(Records from a collection)

+===+

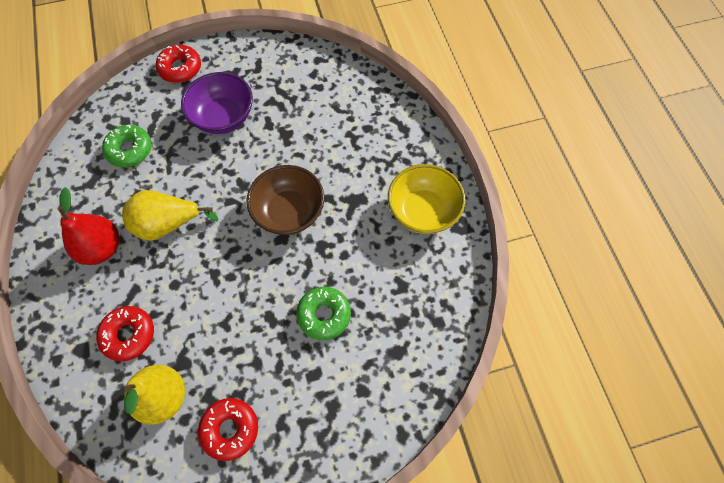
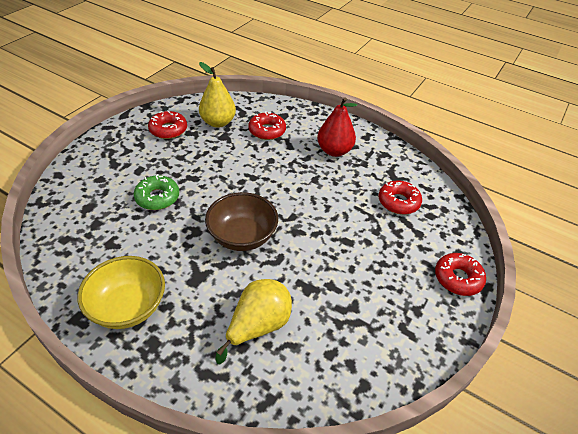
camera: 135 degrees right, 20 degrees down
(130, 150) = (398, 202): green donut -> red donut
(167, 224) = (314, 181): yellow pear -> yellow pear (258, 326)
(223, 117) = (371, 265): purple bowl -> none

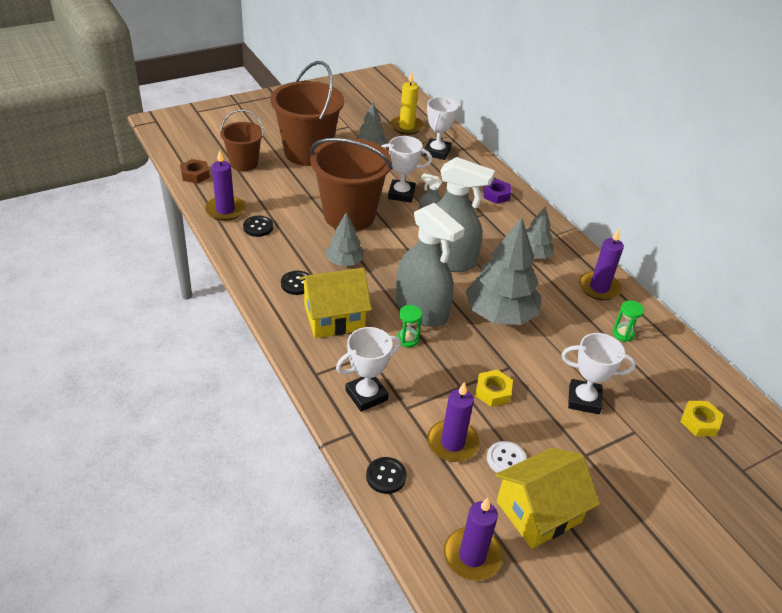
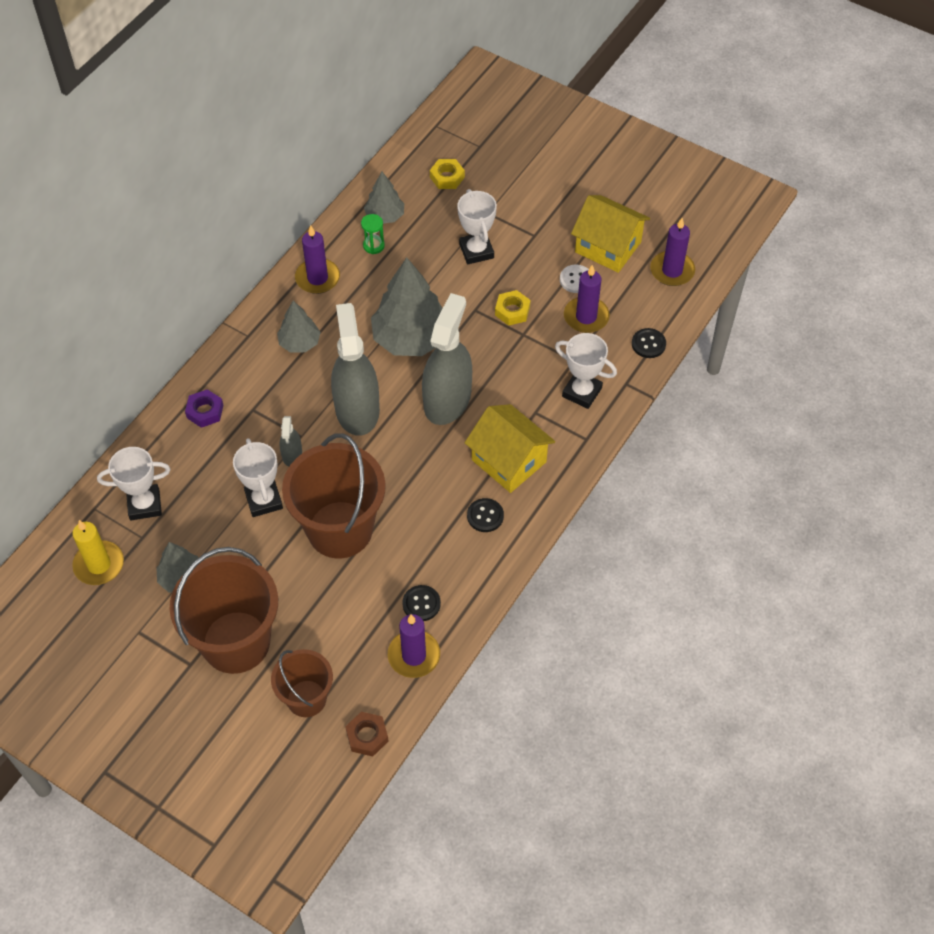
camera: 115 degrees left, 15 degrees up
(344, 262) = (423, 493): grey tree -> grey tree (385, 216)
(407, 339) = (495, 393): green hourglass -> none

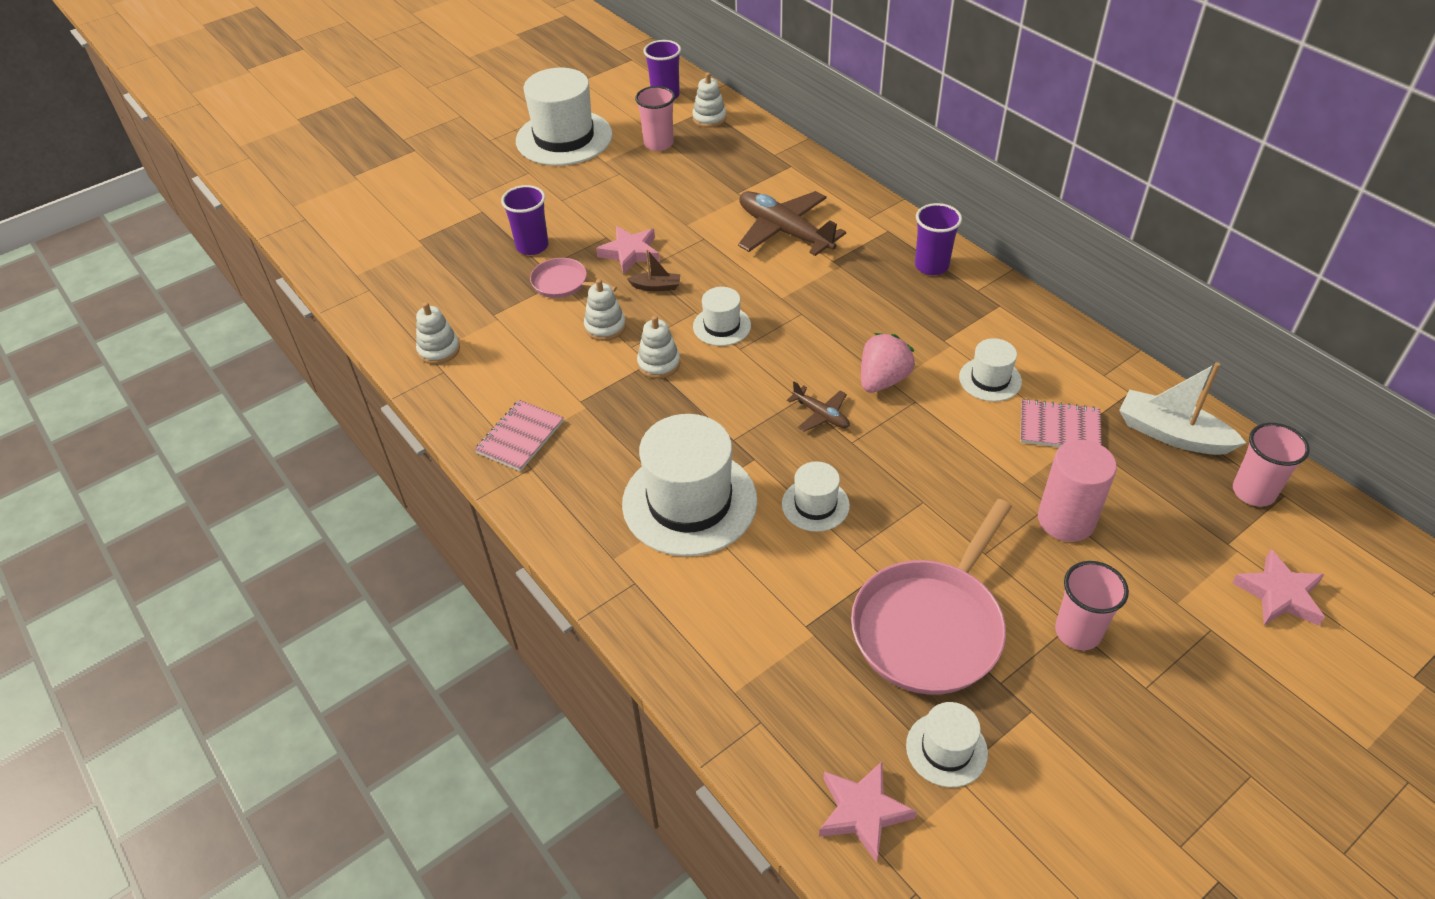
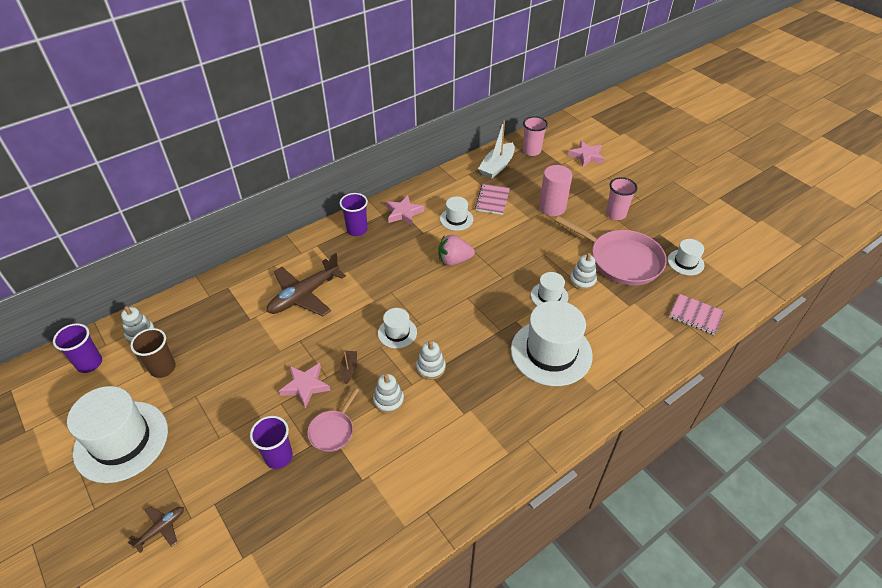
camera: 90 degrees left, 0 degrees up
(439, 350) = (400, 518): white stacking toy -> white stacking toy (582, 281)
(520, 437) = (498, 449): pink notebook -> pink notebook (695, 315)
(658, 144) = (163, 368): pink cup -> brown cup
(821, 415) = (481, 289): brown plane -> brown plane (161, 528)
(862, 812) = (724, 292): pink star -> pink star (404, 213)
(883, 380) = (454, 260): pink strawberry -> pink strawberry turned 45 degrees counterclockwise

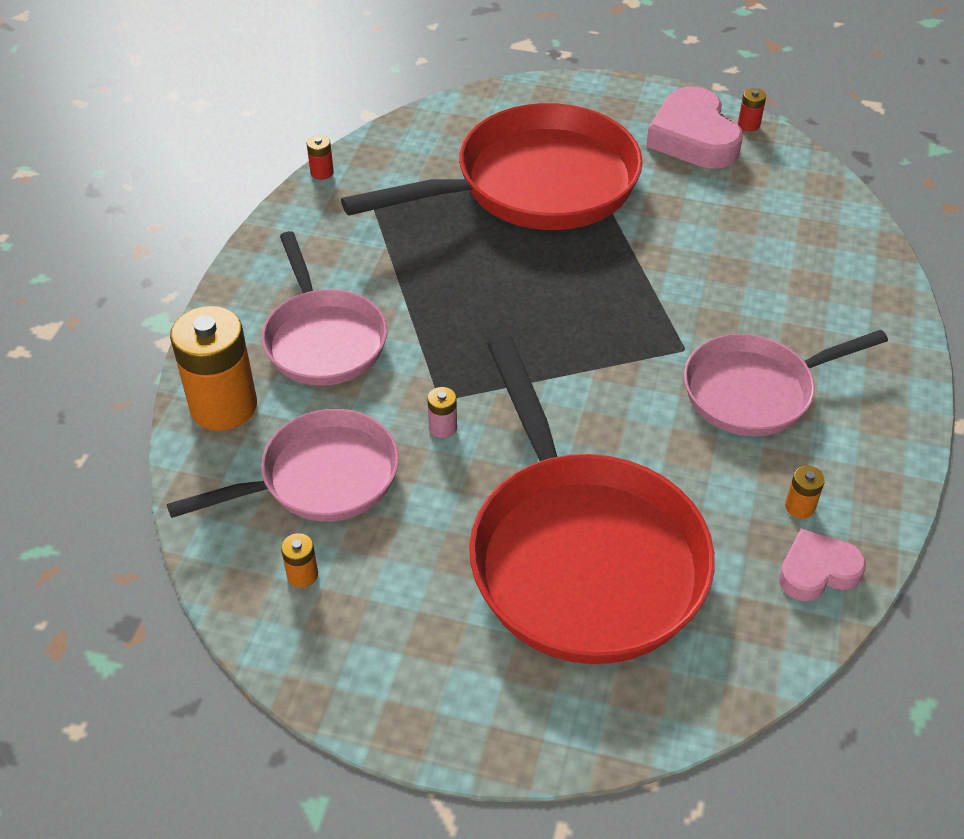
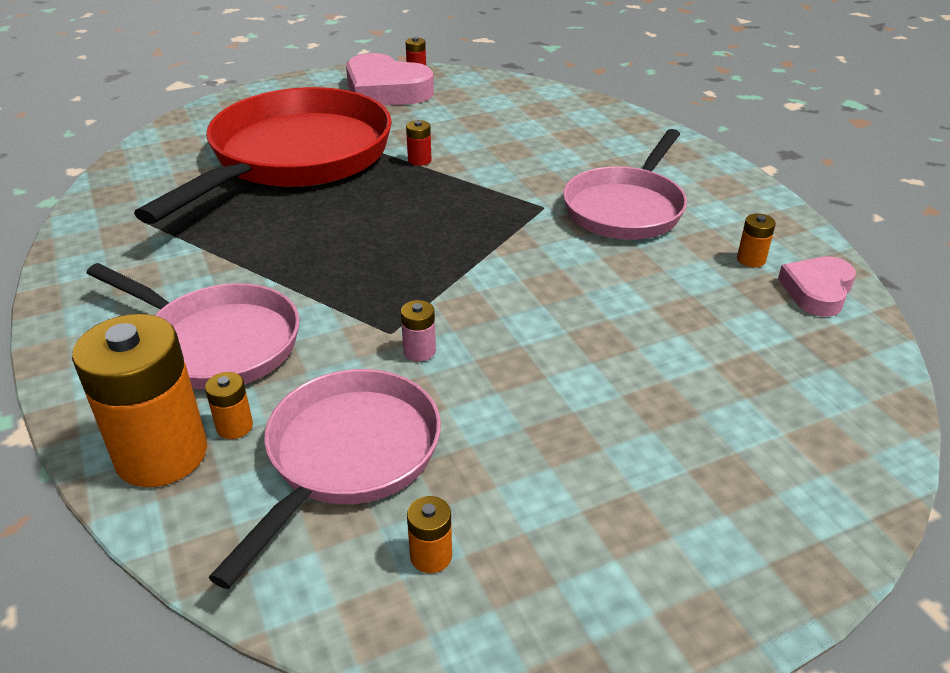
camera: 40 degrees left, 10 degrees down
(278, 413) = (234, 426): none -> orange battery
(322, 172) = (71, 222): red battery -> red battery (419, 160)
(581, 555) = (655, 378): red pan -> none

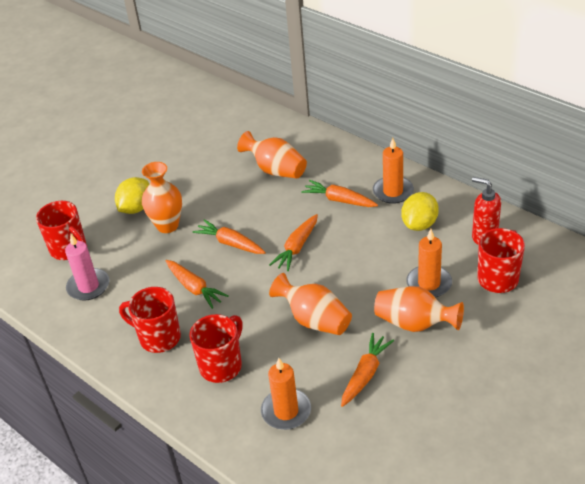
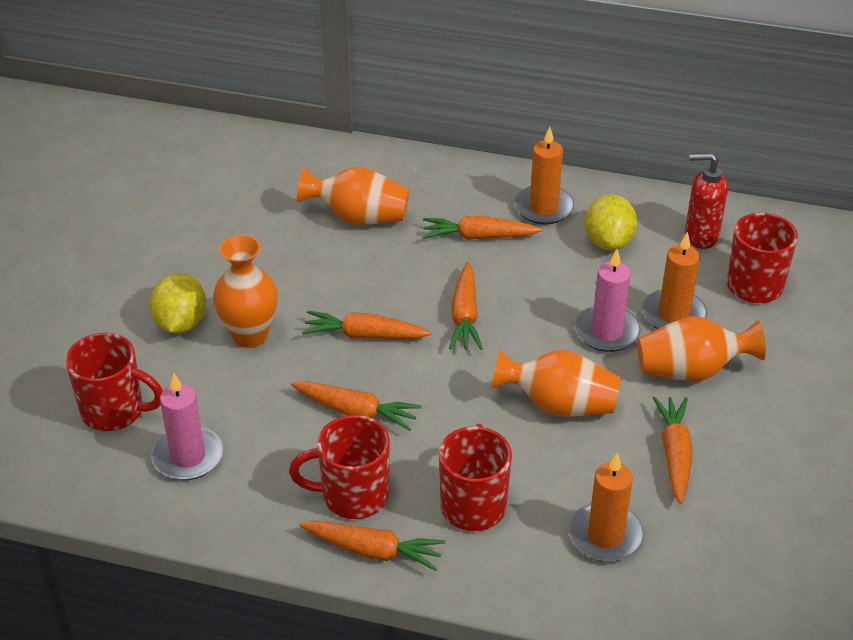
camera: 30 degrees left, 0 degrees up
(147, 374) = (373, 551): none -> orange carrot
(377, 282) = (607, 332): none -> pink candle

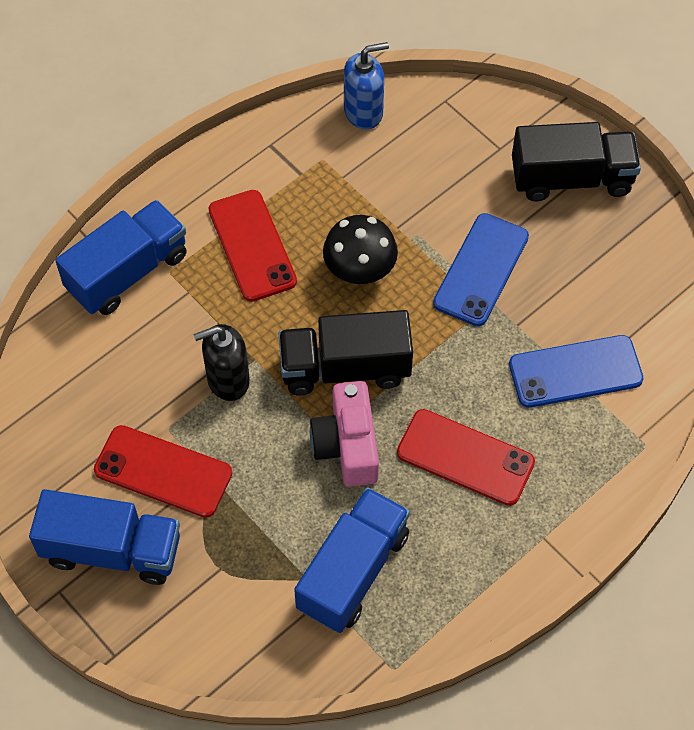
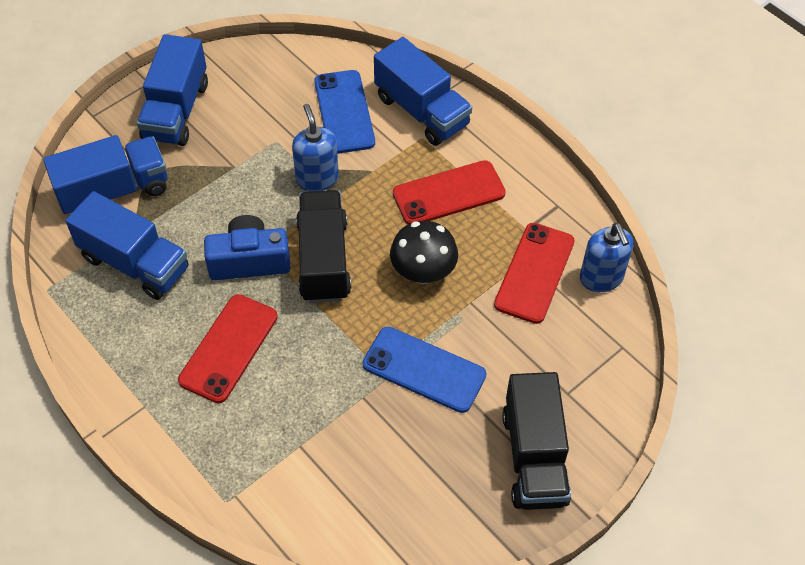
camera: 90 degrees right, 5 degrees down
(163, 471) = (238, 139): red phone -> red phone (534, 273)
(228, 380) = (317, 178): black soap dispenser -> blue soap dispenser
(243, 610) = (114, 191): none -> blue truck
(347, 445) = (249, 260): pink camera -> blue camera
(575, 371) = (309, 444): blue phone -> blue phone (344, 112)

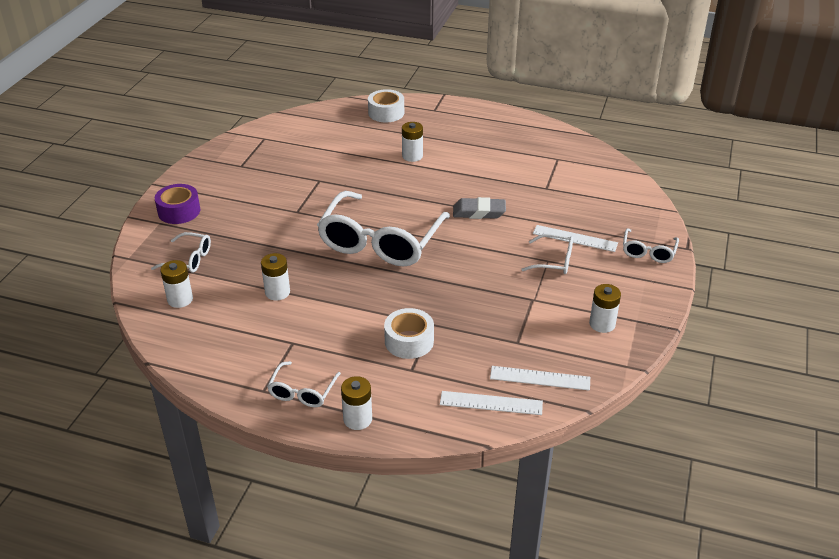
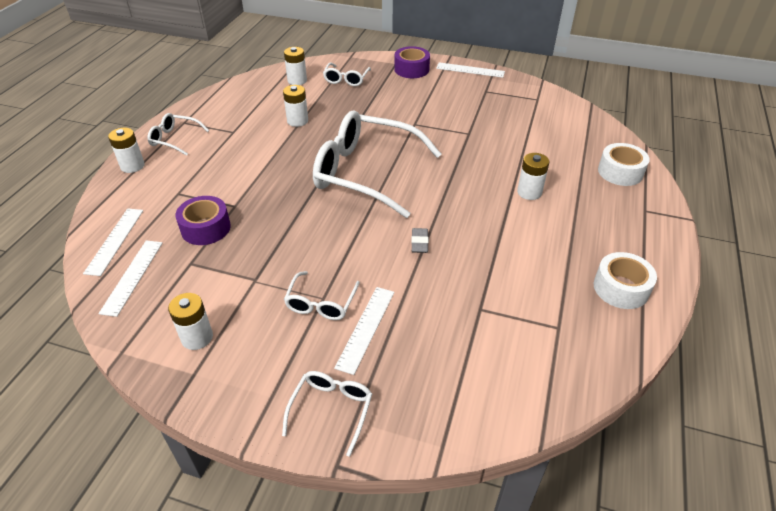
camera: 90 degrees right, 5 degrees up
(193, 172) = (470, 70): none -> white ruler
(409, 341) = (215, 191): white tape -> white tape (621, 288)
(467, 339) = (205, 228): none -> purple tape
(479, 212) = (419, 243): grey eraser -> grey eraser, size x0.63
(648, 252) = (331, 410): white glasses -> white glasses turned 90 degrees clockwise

+===+

● Exercise prompt
Check each line of the records above for the string "grey", and report every line that has it.

● Completed exercise
(344, 262) = (423, 493): grey tree -> grey tree (385, 216)
(479, 212) = (419, 243): grey eraser -> grey eraser, size x0.63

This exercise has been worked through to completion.